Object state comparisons
•••••

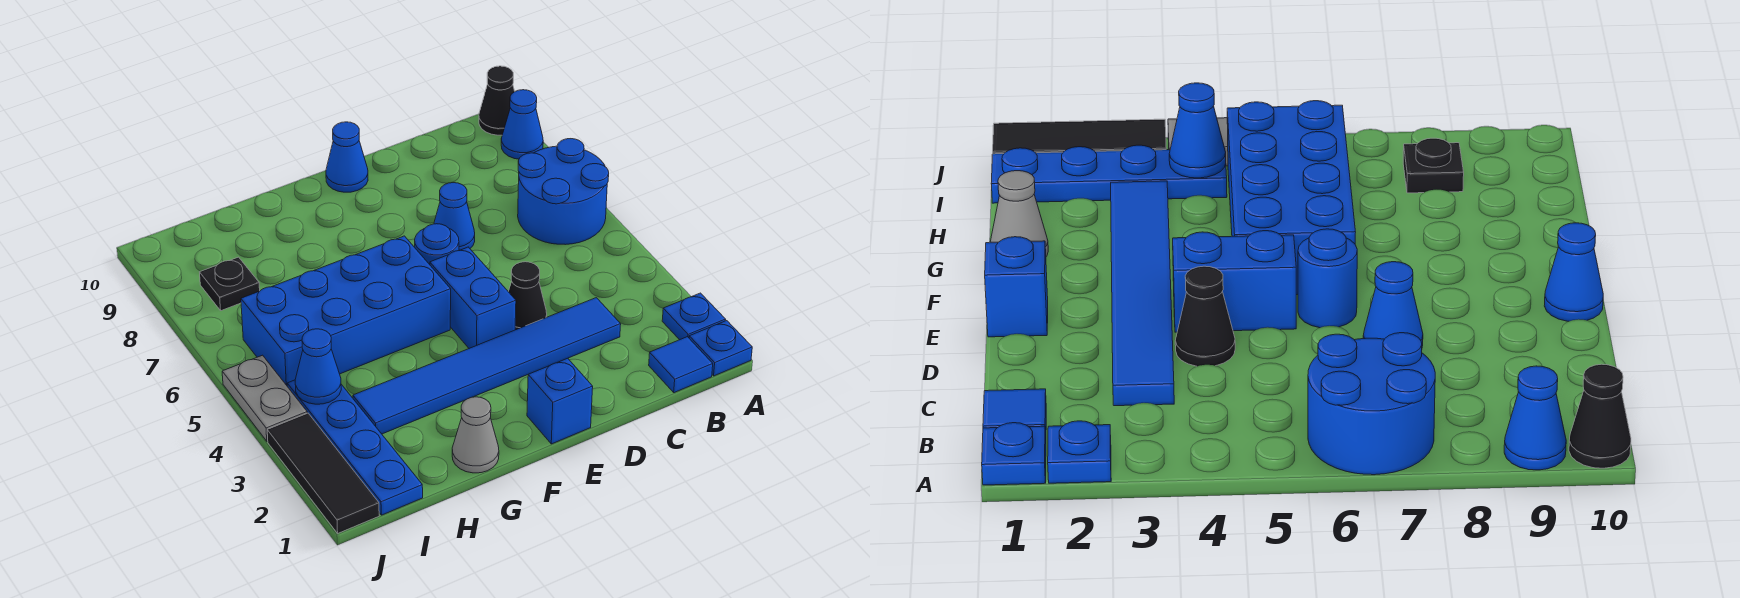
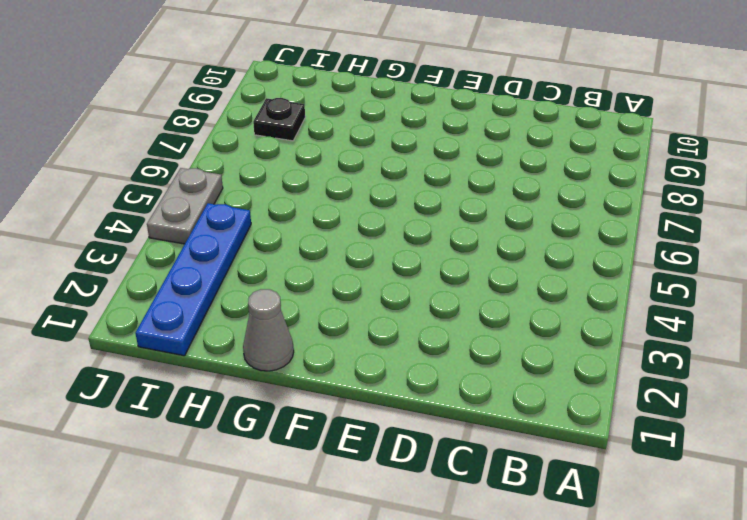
none -> blue 1x1 plate [689,321,752,376]
none -> blue 1x1 plate [662,293,726,340]
none -> blue 2x2 round brick [518,139,609,245]

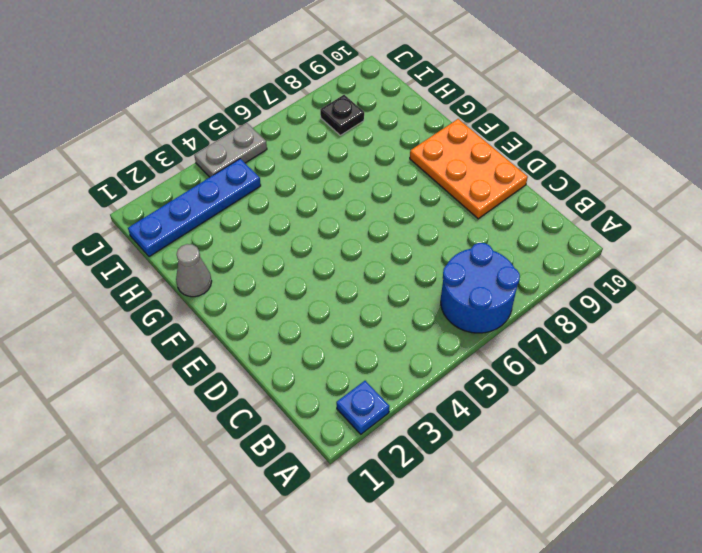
orange 2x3 plate [410,119,528,219] -> blue 1x1 cone [326,122,368,192]
none -> blue 1x1 plate [689,321,752,376]
none -> blue 1x1 cone [501,90,543,159]
none -> black 1x1 cone [479,66,515,135]

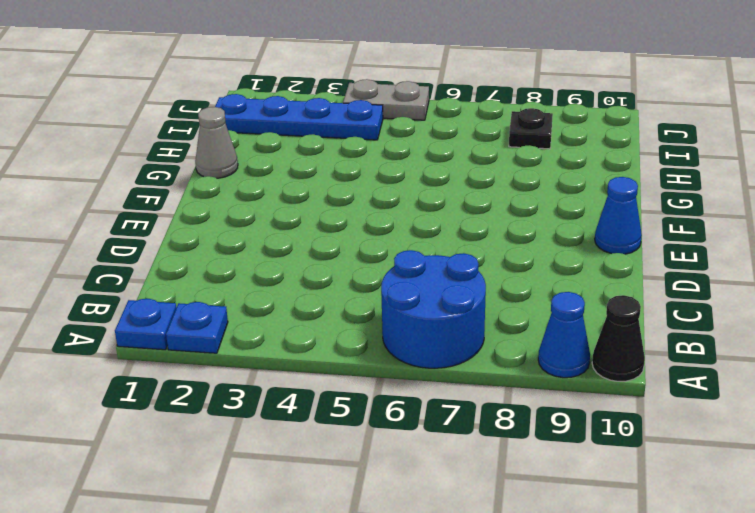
none -> blue 1x1 tile [649,337,713,393]
none -> blue 1x6 tile [353,298,621,434]
none -> black 1x1 cone [508,262,547,330]

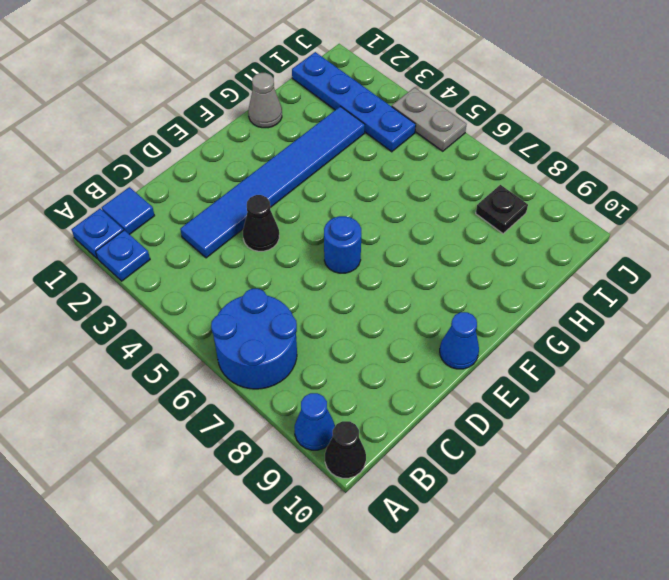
none -> blue 1x1 cone [434,183,475,251]
none -> blue 1x1 brick [527,358,593,444]
none -> blue 1x2 brick [430,247,516,348]

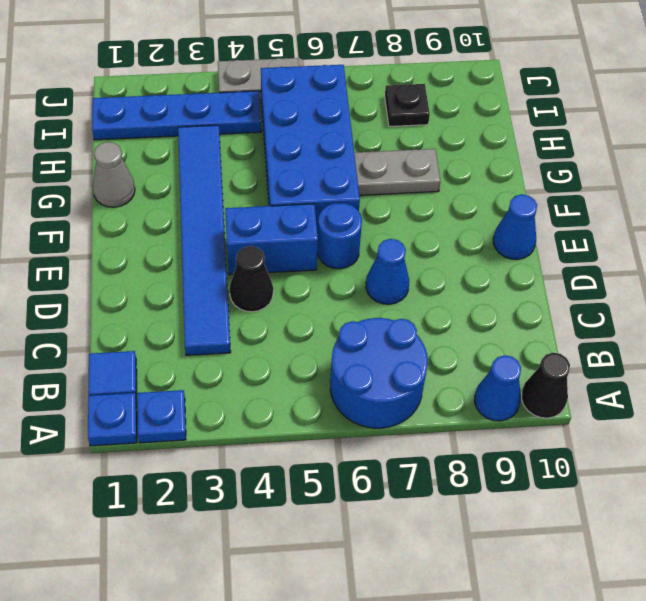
grey 1x2 plate [354,149,440,195] -> none
none -> blue 1x1 brick [527,358,593,444]
none -> black 1x3 tile [267,413,379,533]
none -> blue 1x1 cone [295,329,341,404]

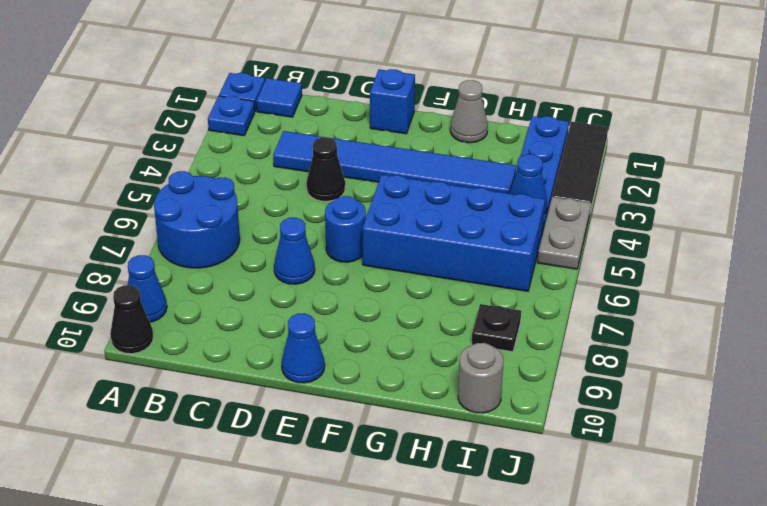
grey 1x1 round brick [458,343,503,413] -> none
none -> blue 1x2 brick [430,247,516,348]

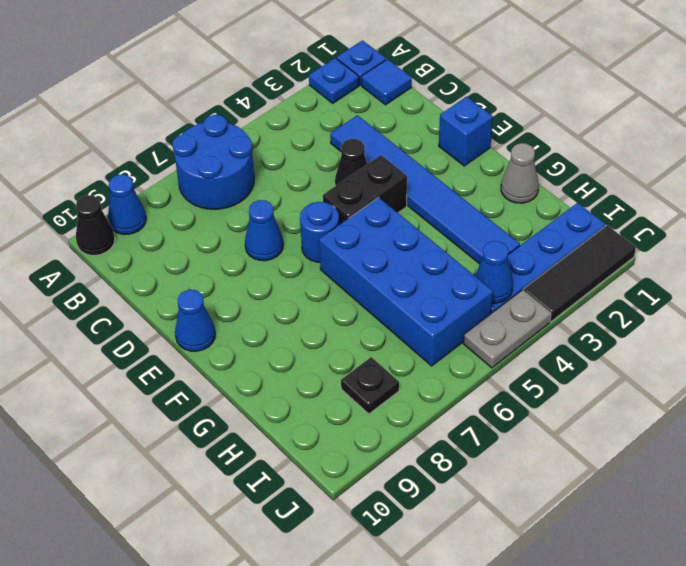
black 1x2 brick [323,155,407,225] -> blue 1x2 brick [430,247,516,348]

•••••

A faithful, word-for-word copy of the records above, pictures left out, is the answer.

TASK RESPONSE
none -> blue 1x1 plate [689,321,752,376]
none -> blue 1x1 plate [662,293,726,340]
none -> blue 2x2 round brick [518,139,609,245]

orange 2x3 plate [410,119,528,219] -> blue 1x1 cone [326,122,368,192]
none -> blue 1x1 plate [689,321,752,376]
none -> blue 1x1 cone [501,90,543,159]
none -> black 1x1 cone [479,66,515,135]

none -> blue 1x1 tile [649,337,713,393]
none -> blue 1x6 tile [353,298,621,434]
none -> black 1x1 cone [508,262,547,330]

none -> blue 1x1 cone [434,183,475,251]
none -> blue 1x1 brick [527,358,593,444]
none -> blue 1x2 brick [430,247,516,348]

grey 1x2 plate [354,149,440,195] -> none
none -> blue 1x1 brick [527,358,593,444]
none -> black 1x3 tile [267,413,379,533]
none -> blue 1x1 cone [295,329,341,404]

grey 1x1 round brick [458,343,503,413] -> none
none -> blue 1x2 brick [430,247,516,348]

black 1x2 brick [323,155,407,225] -> blue 1x2 brick [430,247,516,348]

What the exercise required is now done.